**Action item:** Find every line in the entries that holds the string "trapezoid" and report it.

__________

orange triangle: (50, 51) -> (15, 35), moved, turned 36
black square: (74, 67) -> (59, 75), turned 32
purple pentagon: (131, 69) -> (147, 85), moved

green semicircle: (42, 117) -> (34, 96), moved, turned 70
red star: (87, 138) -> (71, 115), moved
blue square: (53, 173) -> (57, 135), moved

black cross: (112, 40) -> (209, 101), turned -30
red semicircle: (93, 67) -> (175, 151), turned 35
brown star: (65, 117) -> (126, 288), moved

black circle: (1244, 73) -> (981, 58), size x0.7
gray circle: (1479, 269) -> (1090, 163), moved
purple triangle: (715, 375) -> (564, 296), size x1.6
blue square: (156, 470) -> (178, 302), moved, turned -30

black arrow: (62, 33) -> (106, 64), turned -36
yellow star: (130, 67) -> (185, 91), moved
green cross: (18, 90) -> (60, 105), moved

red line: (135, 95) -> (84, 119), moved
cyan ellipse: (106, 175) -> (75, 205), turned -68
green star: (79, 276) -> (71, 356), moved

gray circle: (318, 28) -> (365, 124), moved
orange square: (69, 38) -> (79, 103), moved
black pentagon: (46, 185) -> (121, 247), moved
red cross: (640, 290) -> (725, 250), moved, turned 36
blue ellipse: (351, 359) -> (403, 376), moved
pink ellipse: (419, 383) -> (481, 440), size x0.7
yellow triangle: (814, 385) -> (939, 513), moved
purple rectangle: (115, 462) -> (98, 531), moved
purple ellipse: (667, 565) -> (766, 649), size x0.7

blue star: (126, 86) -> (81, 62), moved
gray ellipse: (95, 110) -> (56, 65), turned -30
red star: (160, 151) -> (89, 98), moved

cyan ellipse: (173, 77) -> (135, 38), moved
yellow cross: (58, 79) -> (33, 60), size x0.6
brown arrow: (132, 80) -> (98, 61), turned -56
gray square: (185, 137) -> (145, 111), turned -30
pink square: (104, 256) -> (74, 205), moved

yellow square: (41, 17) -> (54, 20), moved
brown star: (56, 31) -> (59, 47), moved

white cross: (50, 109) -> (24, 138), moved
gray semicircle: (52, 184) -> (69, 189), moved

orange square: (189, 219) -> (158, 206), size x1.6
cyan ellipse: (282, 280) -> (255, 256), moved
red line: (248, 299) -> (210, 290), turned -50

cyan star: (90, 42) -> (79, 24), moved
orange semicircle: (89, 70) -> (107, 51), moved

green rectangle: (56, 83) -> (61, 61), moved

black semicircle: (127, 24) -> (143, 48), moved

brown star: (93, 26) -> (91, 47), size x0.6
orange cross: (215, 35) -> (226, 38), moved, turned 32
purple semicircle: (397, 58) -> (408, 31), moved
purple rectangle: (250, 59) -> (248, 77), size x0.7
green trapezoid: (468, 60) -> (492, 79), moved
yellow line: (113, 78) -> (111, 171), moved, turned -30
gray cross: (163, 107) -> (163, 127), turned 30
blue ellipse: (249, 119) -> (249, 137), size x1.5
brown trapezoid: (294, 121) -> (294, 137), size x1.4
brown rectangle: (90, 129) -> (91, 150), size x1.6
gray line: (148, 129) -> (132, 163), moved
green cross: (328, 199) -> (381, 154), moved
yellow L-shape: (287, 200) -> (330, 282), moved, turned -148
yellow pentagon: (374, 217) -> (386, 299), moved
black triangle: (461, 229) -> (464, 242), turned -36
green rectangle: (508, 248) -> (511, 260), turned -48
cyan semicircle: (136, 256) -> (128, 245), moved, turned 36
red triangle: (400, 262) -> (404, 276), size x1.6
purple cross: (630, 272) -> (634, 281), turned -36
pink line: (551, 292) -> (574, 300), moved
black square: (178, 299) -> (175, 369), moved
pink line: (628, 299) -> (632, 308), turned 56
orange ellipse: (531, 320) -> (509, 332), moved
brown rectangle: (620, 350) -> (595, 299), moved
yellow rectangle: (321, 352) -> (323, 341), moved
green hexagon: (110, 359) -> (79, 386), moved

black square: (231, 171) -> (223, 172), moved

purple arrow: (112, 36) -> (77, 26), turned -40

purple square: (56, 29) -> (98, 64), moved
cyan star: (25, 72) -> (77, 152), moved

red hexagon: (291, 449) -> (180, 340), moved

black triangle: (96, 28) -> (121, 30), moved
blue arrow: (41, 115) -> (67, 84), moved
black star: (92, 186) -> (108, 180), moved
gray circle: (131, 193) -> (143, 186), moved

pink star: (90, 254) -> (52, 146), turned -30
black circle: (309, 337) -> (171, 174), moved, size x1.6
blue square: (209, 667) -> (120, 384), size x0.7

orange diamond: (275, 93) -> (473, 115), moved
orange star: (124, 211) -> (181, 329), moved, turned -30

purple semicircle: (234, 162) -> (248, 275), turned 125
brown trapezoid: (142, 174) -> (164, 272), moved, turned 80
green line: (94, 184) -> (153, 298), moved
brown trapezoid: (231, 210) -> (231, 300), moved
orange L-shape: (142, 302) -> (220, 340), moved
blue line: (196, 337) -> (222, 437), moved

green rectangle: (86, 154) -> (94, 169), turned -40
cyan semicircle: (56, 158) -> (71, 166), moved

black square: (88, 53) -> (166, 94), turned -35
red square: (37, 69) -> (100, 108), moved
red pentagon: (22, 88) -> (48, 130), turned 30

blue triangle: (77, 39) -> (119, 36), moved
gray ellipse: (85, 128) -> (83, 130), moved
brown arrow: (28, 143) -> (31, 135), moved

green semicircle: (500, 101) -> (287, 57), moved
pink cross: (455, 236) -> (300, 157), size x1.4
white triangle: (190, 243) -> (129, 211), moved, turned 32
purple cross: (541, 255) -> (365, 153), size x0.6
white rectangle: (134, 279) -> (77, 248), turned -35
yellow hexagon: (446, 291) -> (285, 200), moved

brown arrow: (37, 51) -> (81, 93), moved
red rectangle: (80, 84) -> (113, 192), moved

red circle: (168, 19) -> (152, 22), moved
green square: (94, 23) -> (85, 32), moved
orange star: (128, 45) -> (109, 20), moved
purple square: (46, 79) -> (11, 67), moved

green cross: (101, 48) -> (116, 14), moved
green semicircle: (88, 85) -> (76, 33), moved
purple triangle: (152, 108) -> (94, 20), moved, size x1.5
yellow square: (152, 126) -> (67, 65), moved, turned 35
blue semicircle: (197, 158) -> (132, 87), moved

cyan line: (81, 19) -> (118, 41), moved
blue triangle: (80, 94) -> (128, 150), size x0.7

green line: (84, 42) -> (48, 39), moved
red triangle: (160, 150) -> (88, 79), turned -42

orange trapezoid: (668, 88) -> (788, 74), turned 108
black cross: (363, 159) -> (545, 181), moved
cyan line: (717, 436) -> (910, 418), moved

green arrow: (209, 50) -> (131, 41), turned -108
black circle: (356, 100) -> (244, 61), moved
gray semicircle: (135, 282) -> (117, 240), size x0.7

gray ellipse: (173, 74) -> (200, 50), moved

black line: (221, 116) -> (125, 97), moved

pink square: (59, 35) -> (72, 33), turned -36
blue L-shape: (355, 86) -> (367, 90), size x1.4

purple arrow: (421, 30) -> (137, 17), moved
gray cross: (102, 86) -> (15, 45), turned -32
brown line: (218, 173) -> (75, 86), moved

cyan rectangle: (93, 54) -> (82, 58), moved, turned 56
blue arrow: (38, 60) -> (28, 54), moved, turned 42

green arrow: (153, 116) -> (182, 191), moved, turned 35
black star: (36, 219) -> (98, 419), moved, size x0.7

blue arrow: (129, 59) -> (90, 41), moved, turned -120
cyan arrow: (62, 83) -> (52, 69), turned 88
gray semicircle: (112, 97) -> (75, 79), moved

__________

**Task result:**
green trapezoid: (468, 60) -> (492, 79), moved
brown trapezoid: (294, 121) -> (294, 137), size x1.4
brown trapezoid: (142, 174) -> (164, 272), moved, turned 80
brown trapezoid: (231, 210) -> (231, 300), moved
orange trapezoid: (668, 88) -> (788, 74), turned 108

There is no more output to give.